++++ THE DATA ++++
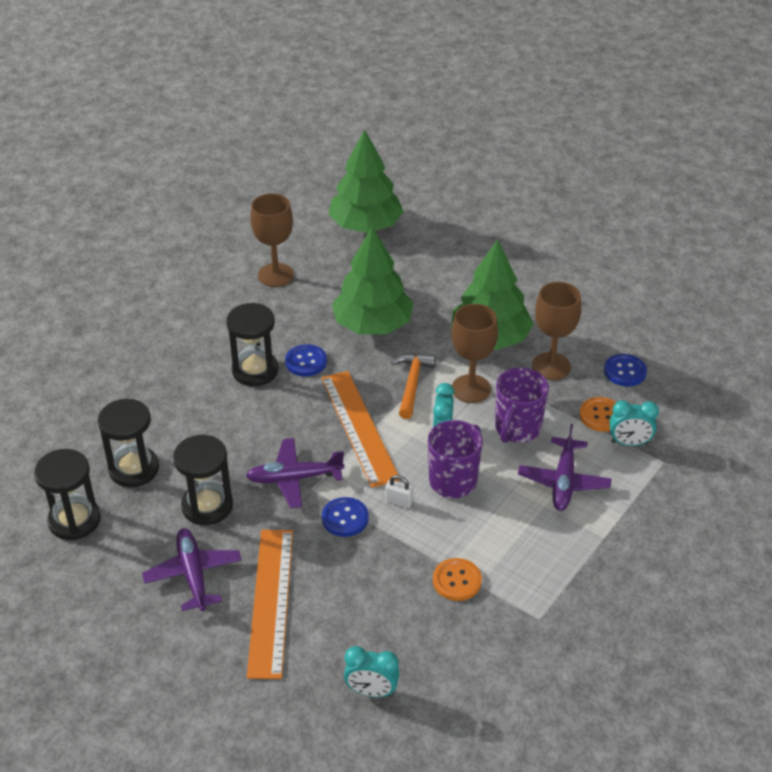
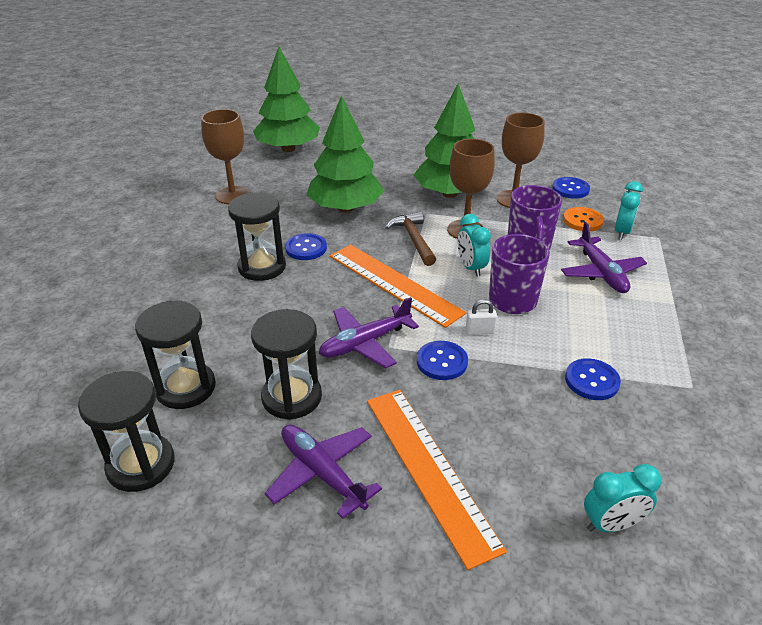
camera: 25 degrees left, 5 degrees down
(412, 384) = (414, 239): orange hammer -> brown hammer
(457, 581) = (592, 381): orange button -> blue button
(629, 443) = (622, 232): turquoise clock -> turquoise clock turned 45 degrees counterclockwise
++++
[WORK TO COMPLETE]
Where a line above contains the string "orange", tally it, then give the number alone.

[RESPONSE BOX]
2